Input for this task:
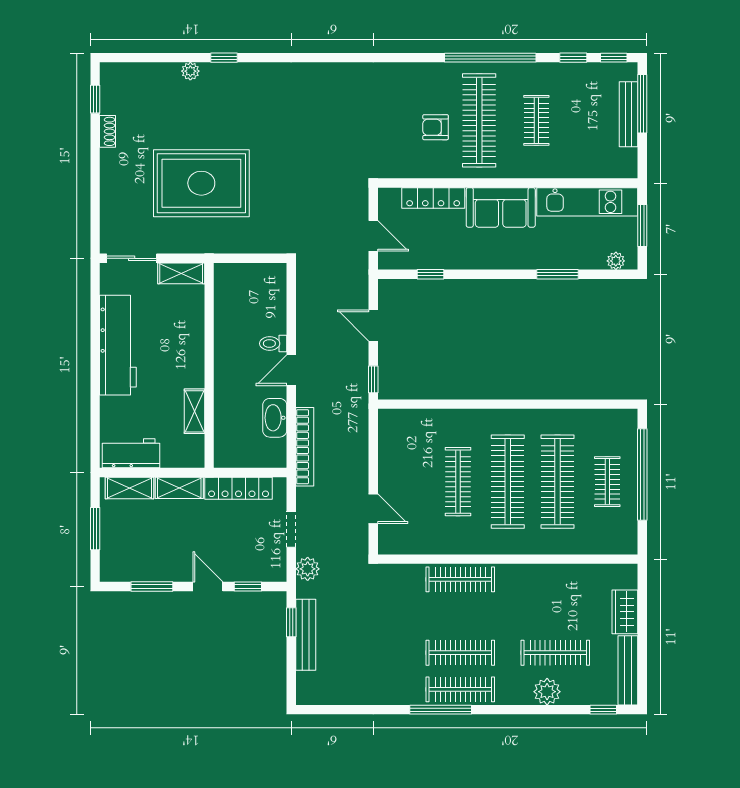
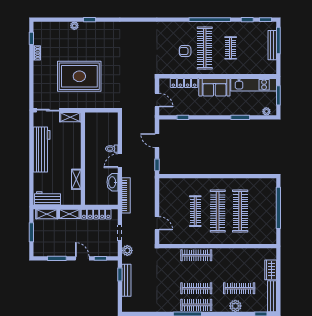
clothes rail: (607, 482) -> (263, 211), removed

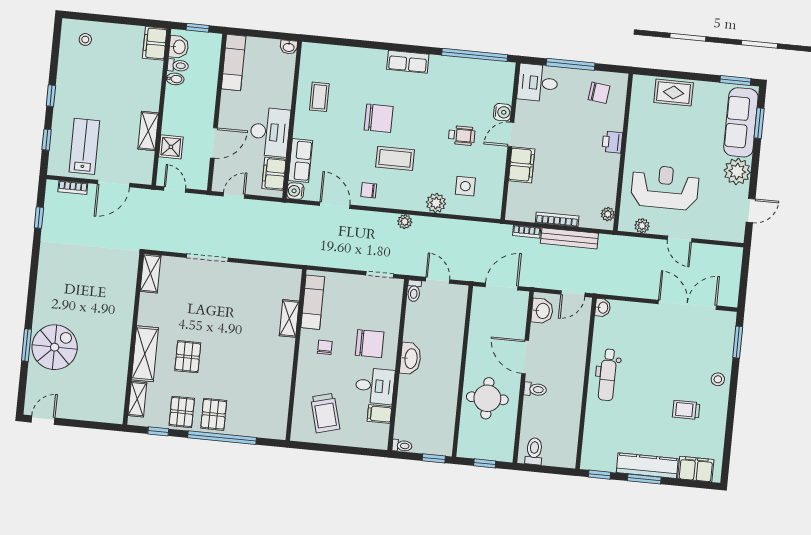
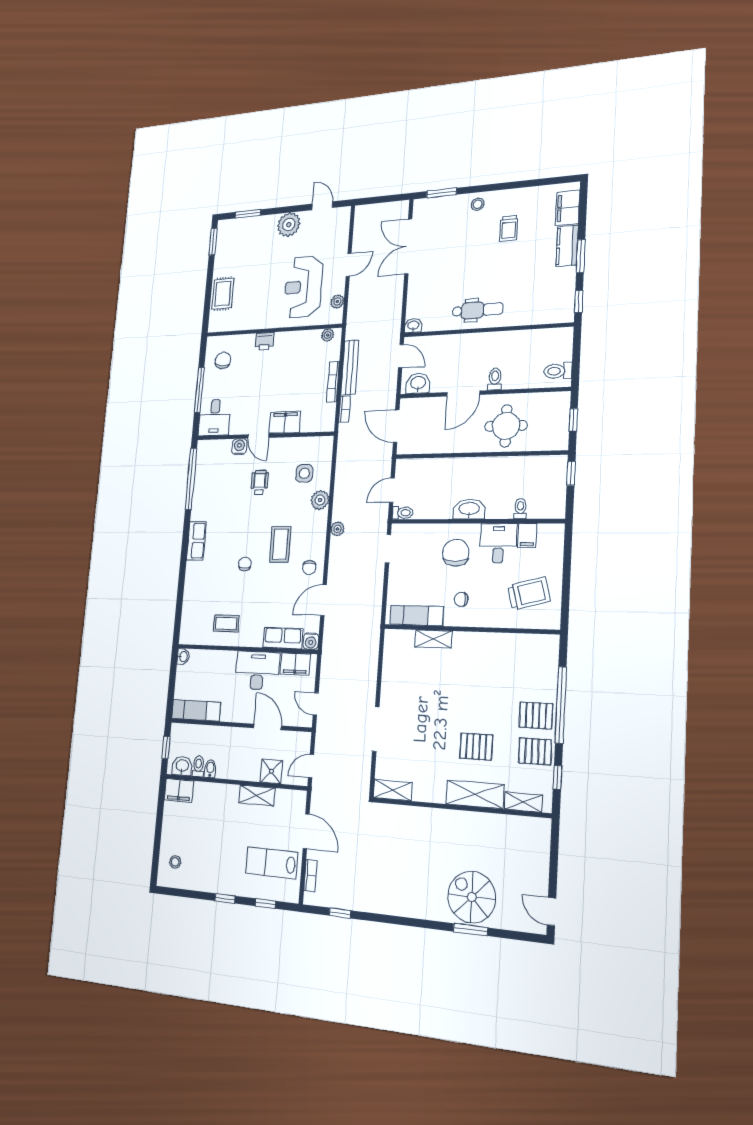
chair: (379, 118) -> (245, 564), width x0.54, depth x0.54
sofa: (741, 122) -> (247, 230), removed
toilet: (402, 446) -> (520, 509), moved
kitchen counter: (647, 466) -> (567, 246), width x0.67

Task to complete:
Nothing but the lines from the one containing "chair: (379, 118)" through the last line of the data above should be set down, word for word.

Task answer:
chair: (379, 118) -> (245, 564), width x0.54, depth x0.54
sofa: (741, 122) -> (247, 230), removed
toilet: (402, 446) -> (520, 509), moved
kitchen counter: (647, 466) -> (567, 246), width x0.67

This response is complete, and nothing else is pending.